▶ Task prompt: Collect every line of the records below that contains the string "italic", and copy each one out in full.

Begin Given entries

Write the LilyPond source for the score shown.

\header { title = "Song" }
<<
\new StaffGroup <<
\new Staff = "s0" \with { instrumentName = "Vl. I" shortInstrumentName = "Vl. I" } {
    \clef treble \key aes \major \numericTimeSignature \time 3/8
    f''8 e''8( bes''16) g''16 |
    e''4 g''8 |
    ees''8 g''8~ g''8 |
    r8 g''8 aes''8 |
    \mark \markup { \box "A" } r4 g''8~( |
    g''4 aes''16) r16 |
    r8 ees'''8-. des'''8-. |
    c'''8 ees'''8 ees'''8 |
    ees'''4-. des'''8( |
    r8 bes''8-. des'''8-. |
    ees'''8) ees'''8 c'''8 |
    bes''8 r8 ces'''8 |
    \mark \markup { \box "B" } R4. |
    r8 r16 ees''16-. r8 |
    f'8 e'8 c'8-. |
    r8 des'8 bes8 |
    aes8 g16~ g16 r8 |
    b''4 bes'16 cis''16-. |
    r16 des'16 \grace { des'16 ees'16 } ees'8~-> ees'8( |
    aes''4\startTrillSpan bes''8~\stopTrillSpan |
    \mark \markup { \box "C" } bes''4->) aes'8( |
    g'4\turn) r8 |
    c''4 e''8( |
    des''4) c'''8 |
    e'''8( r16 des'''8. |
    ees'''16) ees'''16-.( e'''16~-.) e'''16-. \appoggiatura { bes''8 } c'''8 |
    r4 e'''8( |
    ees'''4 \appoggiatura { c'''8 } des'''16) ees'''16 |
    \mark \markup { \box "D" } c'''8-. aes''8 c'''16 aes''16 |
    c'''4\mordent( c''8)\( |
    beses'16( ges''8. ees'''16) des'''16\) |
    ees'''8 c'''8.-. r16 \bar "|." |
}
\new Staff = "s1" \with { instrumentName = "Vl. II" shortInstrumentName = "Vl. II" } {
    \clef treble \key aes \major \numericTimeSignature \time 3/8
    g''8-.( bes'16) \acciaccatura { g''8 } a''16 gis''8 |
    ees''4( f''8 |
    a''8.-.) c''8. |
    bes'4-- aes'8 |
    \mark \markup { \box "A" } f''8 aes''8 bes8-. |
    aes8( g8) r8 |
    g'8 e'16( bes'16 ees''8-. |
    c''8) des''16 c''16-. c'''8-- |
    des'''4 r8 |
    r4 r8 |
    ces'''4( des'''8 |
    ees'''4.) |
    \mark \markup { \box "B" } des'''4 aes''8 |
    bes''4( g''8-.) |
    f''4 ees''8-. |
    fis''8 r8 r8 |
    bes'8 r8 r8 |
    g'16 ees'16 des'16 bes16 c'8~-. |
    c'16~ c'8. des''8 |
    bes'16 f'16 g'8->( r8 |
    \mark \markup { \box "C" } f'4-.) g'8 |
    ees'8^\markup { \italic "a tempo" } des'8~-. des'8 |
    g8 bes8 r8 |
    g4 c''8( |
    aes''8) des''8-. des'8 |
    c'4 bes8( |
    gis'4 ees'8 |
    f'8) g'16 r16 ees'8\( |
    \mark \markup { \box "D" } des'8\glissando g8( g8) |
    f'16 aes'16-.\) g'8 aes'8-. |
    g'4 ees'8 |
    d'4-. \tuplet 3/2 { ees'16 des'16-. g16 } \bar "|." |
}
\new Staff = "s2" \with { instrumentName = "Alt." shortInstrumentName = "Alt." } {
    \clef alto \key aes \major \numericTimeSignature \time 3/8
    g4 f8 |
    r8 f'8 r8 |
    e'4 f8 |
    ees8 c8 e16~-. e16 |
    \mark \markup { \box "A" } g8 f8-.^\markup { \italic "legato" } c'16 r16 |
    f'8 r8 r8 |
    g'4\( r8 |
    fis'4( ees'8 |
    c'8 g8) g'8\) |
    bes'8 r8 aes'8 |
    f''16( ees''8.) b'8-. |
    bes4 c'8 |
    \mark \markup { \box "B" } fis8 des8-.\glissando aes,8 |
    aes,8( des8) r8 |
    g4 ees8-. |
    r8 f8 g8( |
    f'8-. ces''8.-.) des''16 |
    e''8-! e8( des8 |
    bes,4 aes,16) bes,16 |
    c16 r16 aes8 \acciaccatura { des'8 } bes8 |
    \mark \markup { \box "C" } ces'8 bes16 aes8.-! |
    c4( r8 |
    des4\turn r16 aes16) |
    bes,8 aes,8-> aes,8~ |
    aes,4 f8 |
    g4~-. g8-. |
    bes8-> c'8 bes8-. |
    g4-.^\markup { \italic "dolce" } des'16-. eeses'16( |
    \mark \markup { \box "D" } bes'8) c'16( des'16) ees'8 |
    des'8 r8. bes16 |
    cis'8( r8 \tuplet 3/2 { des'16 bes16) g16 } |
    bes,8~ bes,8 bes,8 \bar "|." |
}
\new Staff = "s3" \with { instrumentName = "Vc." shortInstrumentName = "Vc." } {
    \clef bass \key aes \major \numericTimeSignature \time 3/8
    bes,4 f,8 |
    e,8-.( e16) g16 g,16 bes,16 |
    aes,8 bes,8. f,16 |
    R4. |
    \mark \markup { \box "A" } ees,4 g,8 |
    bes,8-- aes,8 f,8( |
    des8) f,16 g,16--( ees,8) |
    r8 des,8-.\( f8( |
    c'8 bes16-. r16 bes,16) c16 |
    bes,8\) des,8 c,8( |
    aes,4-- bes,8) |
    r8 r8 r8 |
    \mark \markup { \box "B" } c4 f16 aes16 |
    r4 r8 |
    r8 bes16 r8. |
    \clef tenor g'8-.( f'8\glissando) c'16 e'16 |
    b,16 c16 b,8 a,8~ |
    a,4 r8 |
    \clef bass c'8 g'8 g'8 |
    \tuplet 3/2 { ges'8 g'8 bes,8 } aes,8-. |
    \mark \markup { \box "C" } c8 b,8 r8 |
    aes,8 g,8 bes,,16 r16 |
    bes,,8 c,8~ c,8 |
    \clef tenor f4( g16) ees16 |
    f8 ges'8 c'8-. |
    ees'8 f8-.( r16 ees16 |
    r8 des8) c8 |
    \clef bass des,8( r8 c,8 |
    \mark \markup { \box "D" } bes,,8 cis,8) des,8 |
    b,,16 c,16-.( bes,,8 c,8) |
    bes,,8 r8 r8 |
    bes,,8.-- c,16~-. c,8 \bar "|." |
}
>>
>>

End Given entries

▶ Correct result:
    ees'8^\markup { \italic "a tempo" } des'8~-. des'8 |
    \mark \markup { \box "A" } g8 f8-.^\markup { \italic "legato" } c'16 r16 |
    g4-.^\markup { \italic "dolce" } des'16-. eeses'16( |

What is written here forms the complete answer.